● Written task:
In the data below, find every line with the string "notebook" and pull it out.

● The data:

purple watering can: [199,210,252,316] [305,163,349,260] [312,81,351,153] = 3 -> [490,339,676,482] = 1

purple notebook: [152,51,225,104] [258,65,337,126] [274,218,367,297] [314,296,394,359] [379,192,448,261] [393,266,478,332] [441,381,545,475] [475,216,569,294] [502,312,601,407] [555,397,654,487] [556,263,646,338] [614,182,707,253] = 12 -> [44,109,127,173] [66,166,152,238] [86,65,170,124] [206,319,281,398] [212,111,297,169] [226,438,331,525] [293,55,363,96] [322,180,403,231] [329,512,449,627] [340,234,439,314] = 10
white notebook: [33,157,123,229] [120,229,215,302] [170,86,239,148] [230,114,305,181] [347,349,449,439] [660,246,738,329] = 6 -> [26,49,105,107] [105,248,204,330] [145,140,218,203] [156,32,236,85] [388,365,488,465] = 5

---

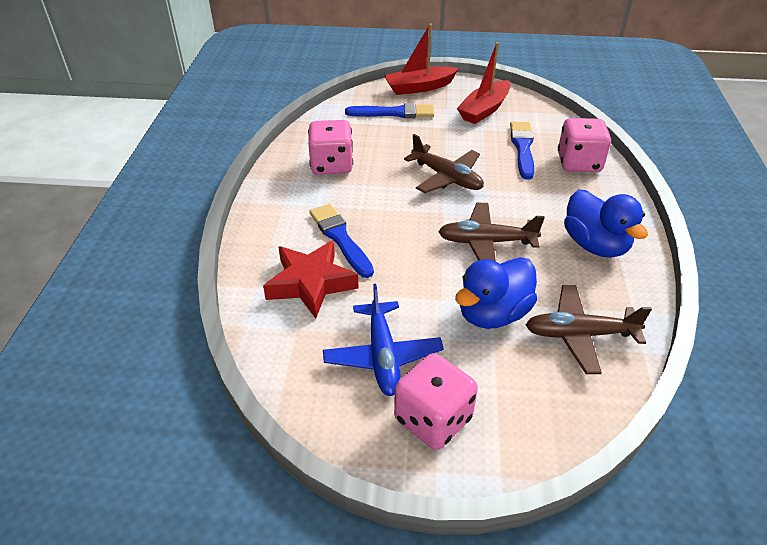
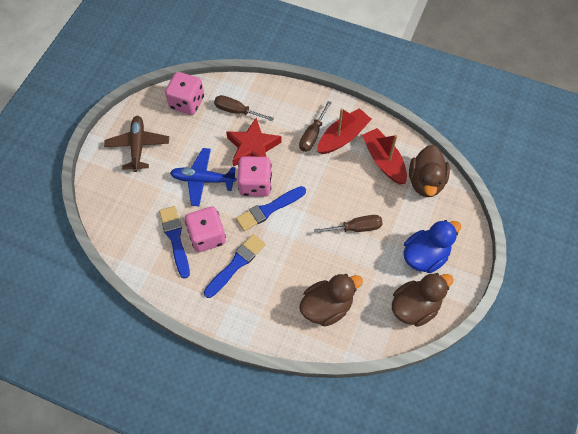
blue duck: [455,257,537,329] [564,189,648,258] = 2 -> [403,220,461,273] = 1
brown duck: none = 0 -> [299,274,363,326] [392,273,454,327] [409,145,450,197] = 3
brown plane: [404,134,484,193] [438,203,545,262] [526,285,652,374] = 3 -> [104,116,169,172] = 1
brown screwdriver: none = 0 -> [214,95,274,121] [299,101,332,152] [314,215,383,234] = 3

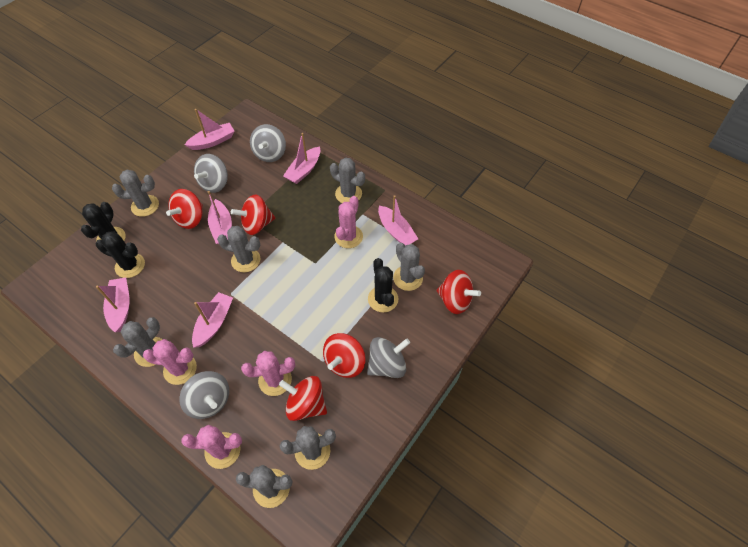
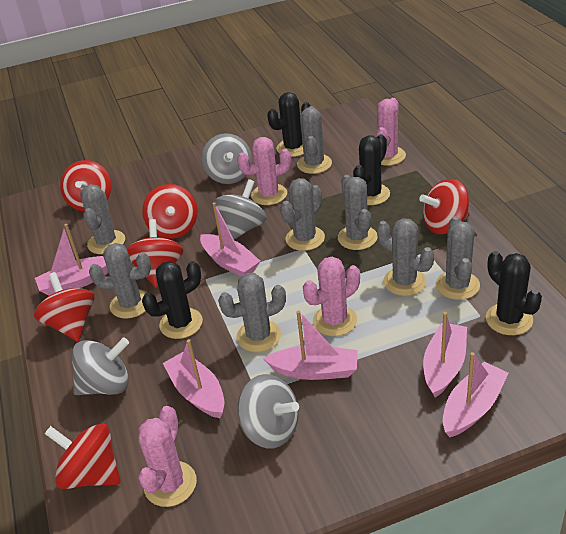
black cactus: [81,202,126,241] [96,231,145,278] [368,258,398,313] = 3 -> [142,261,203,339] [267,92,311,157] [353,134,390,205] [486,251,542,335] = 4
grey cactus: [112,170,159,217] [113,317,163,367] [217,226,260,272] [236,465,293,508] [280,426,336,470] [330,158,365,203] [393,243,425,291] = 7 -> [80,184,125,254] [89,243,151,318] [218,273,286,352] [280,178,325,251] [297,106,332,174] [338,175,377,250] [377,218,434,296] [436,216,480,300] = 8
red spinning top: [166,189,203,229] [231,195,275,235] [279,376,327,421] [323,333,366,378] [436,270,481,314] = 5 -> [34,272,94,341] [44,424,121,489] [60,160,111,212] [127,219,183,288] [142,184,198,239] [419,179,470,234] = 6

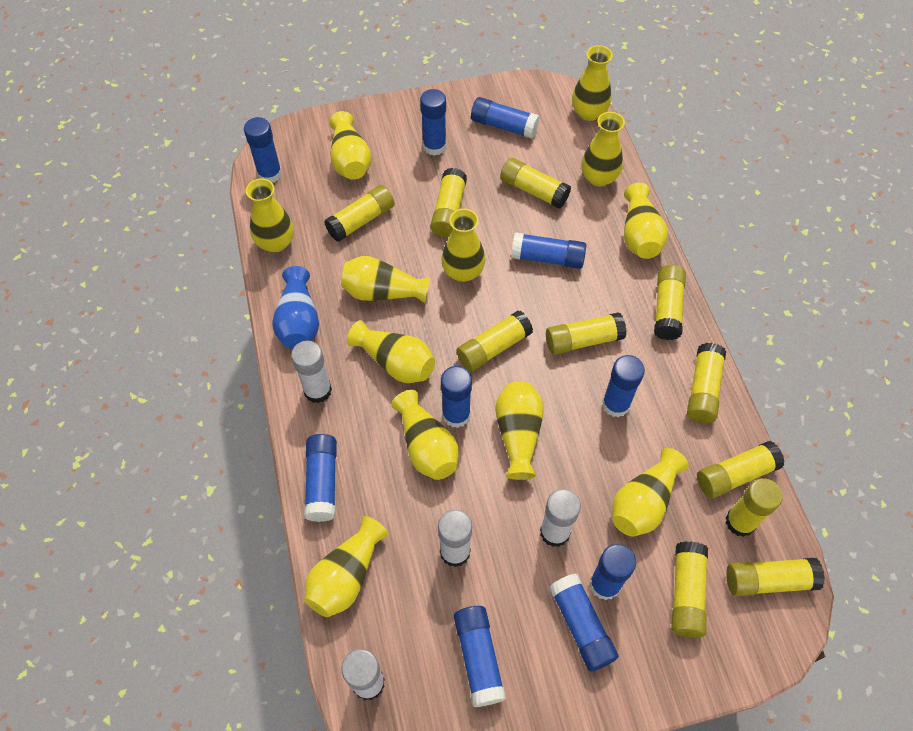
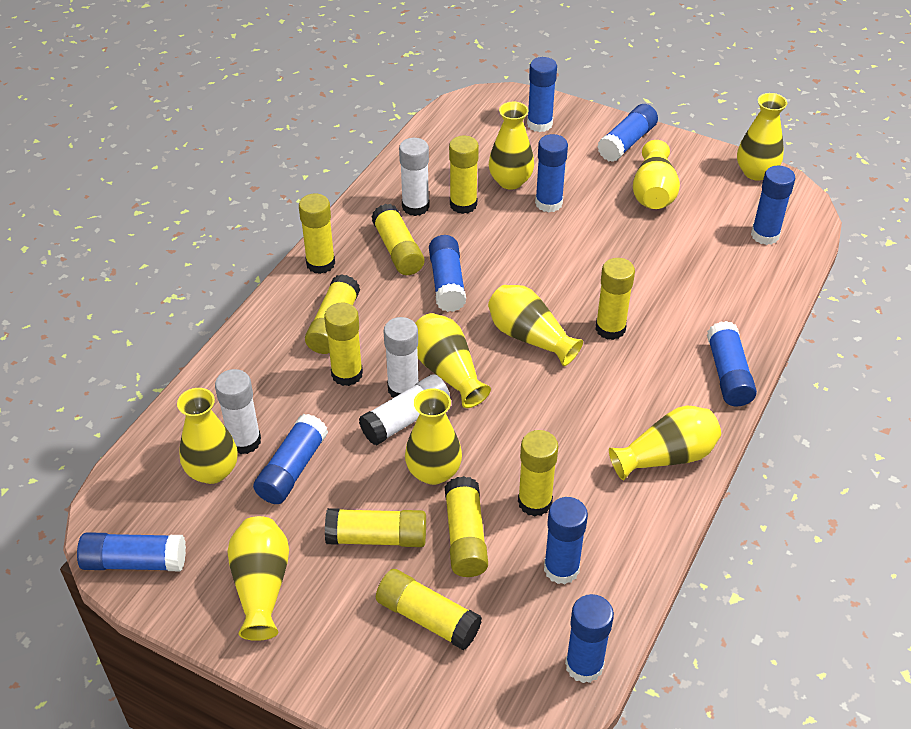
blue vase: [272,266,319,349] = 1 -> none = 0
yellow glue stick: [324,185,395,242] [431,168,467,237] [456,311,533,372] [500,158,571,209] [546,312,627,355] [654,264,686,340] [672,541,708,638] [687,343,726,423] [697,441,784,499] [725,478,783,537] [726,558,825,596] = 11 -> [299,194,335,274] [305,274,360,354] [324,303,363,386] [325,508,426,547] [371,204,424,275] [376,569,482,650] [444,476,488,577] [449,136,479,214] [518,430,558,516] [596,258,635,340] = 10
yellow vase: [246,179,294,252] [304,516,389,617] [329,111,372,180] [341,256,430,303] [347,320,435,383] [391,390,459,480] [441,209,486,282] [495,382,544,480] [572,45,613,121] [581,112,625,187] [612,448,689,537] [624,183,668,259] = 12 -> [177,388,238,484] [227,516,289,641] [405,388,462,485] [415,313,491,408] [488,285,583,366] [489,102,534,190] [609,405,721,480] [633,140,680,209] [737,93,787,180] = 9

● Solution below:
purple notebook: [152,51,225,104] [258,65,337,126] [274,218,367,297] [314,296,394,359] [379,192,448,261] [393,266,478,332] [441,381,545,475] [475,216,569,294] [502,312,601,407] [555,397,654,487] [556,263,646,338] [614,182,707,253] = 12 -> [44,109,127,173] [66,166,152,238] [86,65,170,124] [206,319,281,398] [212,111,297,169] [226,438,331,525] [293,55,363,96] [322,180,403,231] [329,512,449,627] [340,234,439,314] = 10
white notebook: [33,157,123,229] [120,229,215,302] [170,86,239,148] [230,114,305,181] [347,349,449,439] [660,246,738,329] = 6 -> [26,49,105,107] [105,248,204,330] [145,140,218,203] [156,32,236,85] [388,365,488,465] = 5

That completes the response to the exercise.